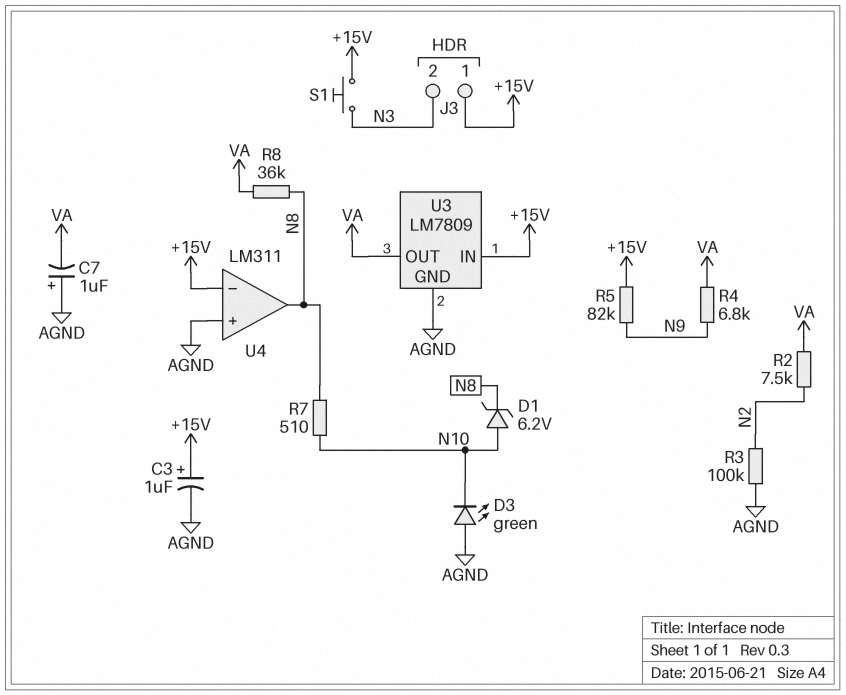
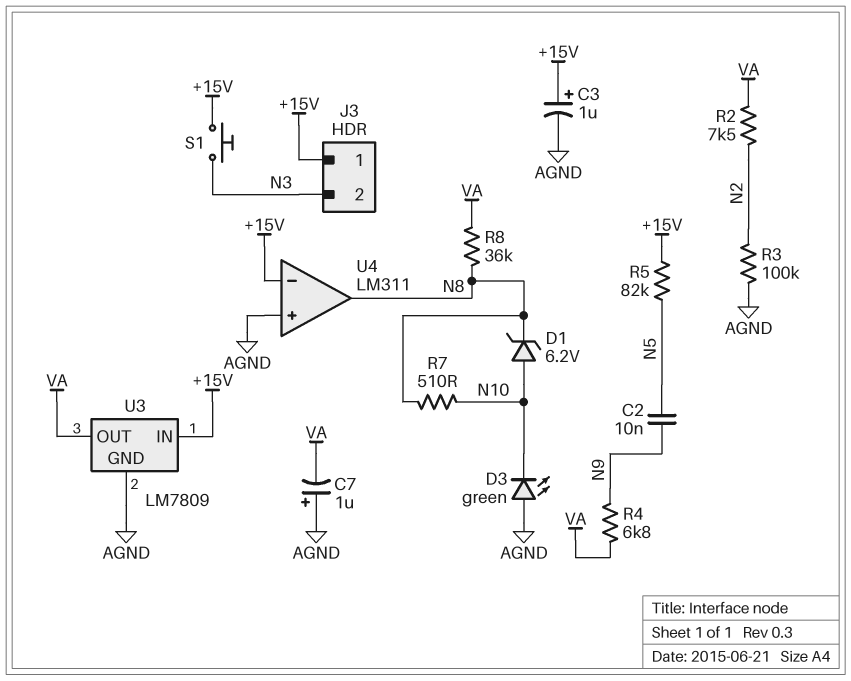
C2: none -> 10nF (N5, N9)
R5: 82k (+15V, N9) -> 82k (+15V, N5)

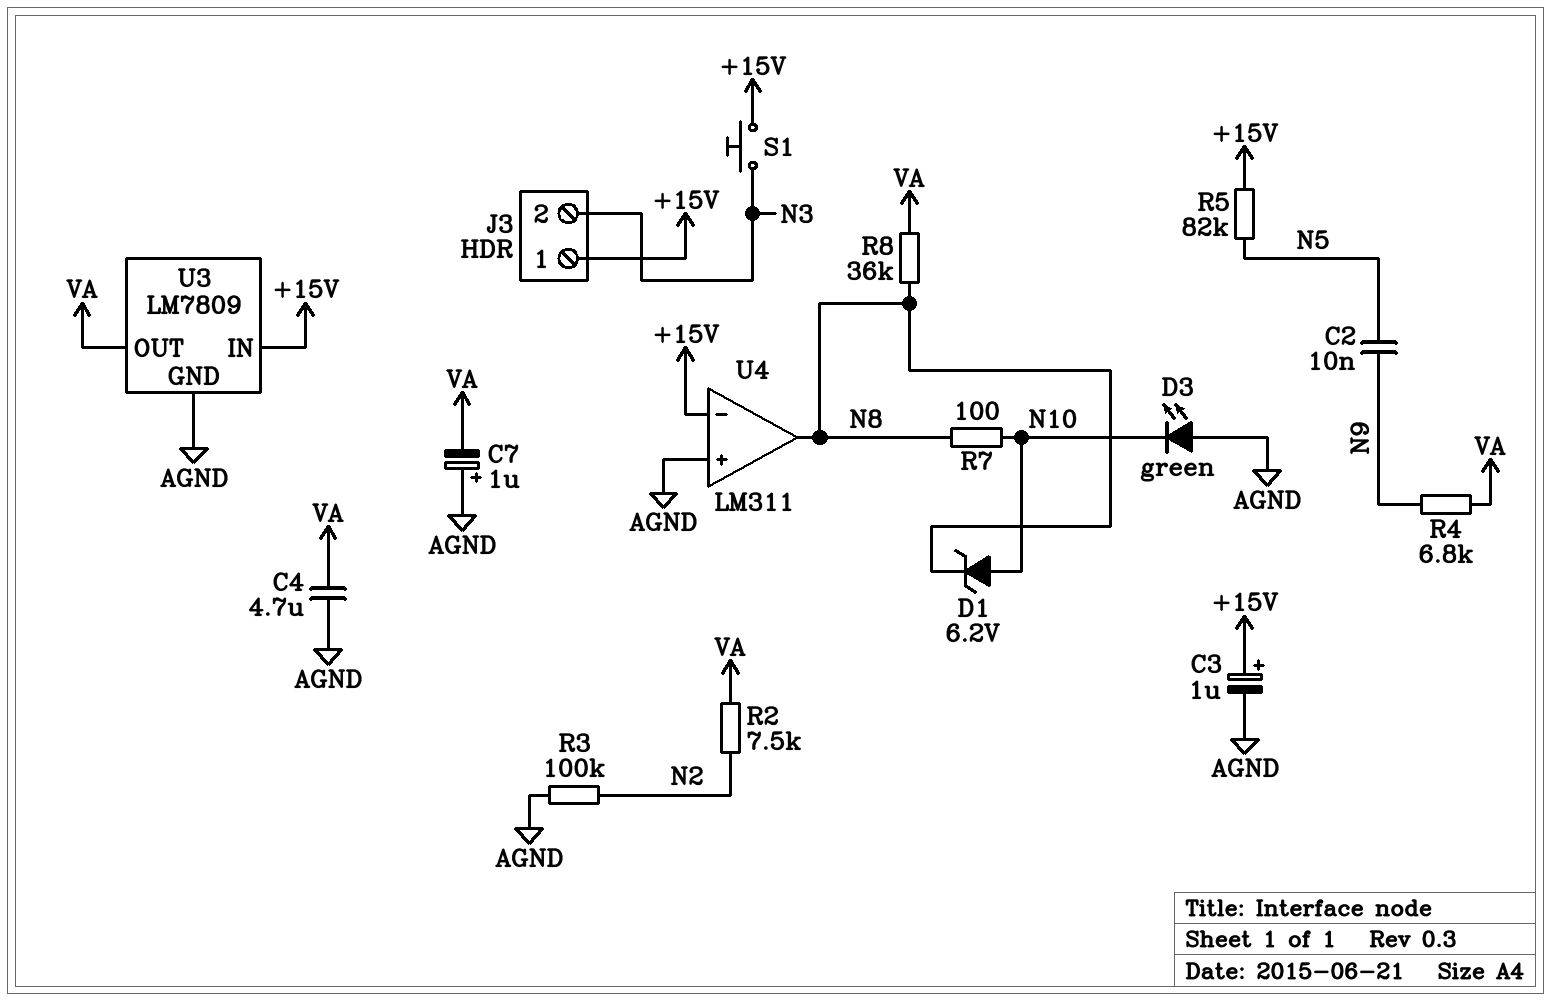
C4: none -> 4.7uF (AGND, VA)
R7: 510 (N8, N10) -> 100 (N8, N10)

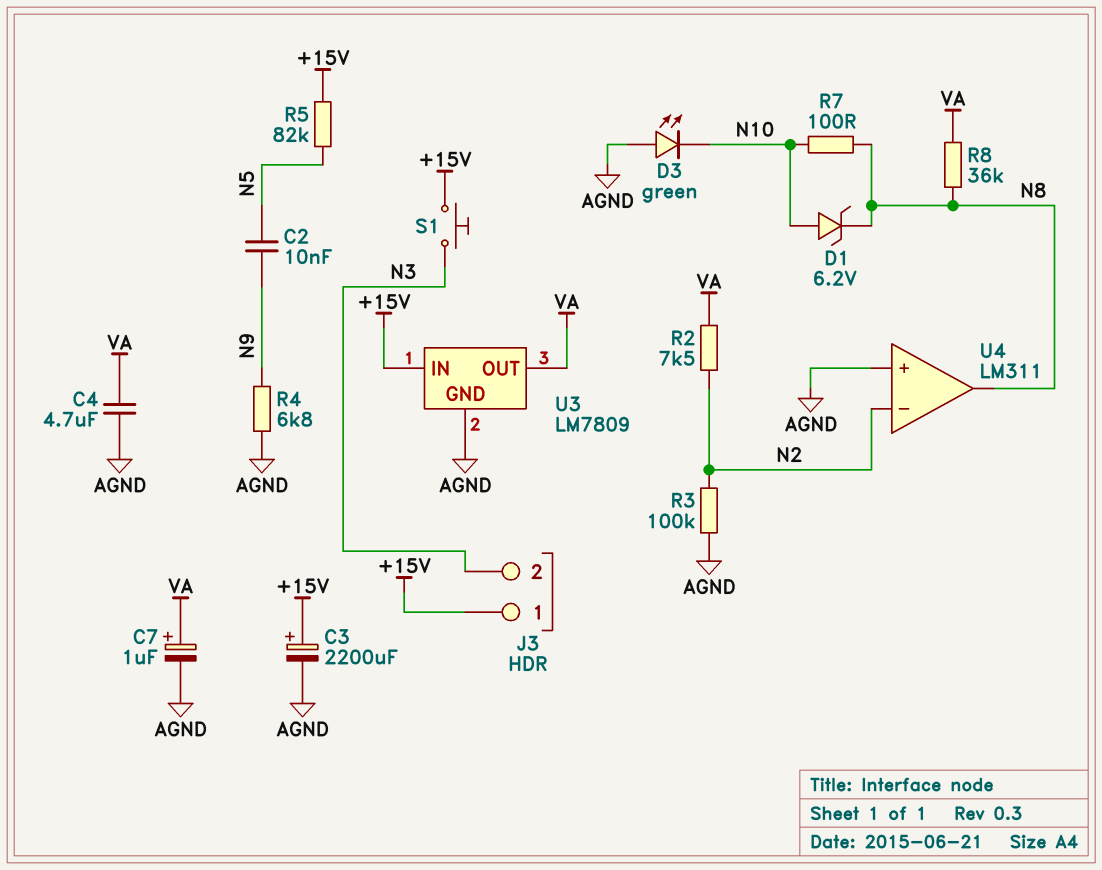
C3: 1uF (plus +15V, minus AGND) -> 2200uF (plus +15V, minus AGND)
C7: 1uF (plus AGND, minus VA) -> 1uF (plus VA, minus AGND)
R4: 6.8k (N9, VA) -> 6.8k (AGND, N9)
U4 pin in-: +15V -> N2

◆ Your task ◆
For each line of the entries that includes "AGND", show that line.

◆ Response to this exercise ◆
C4: none -> 4.7uF (AGND, VA)
C3: 1uF (plus +15V, minus AGND) -> 2200uF (plus +15V, minus AGND)
C7: 1uF (plus AGND, minus VA) -> 1uF (plus VA, minus AGND)
R4: 6.8k (N9, VA) -> 6.8k (AGND, N9)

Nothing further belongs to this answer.